Directions: If an entry below contains an image, drop the image and retype the rest exactly.

************

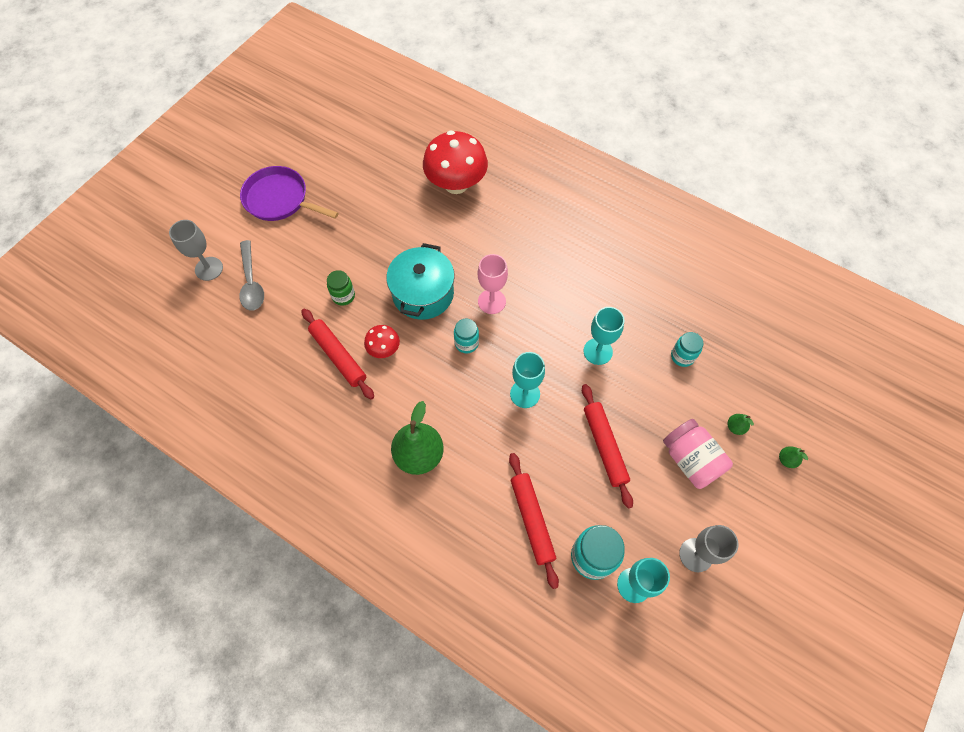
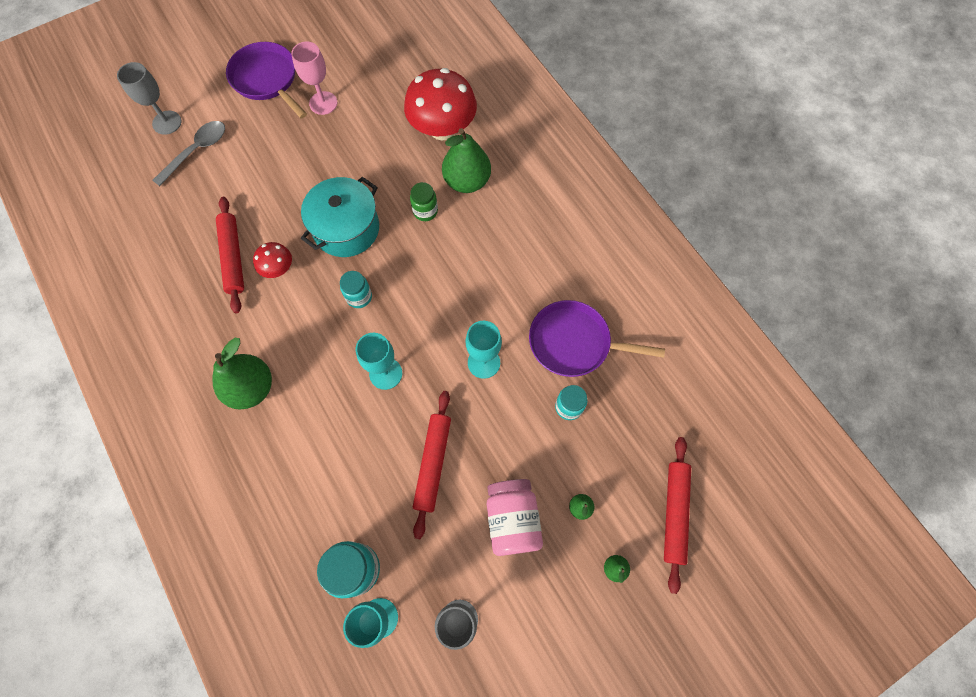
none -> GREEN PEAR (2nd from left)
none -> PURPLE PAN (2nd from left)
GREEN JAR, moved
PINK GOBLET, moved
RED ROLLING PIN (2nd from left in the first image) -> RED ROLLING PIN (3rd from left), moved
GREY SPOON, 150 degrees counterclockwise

************

Completed exercise:
none -> GREEN PEAR (2nd from left)
none -> PURPLE PAN (2nd from left)
GREEN JAR, moved
PINK GOBLET, moved
RED ROLLING PIN (2nd from left in the first image) -> RED ROLLING PIN (3rd from left), moved
GREY SPOON, 150 degrees counterclockwise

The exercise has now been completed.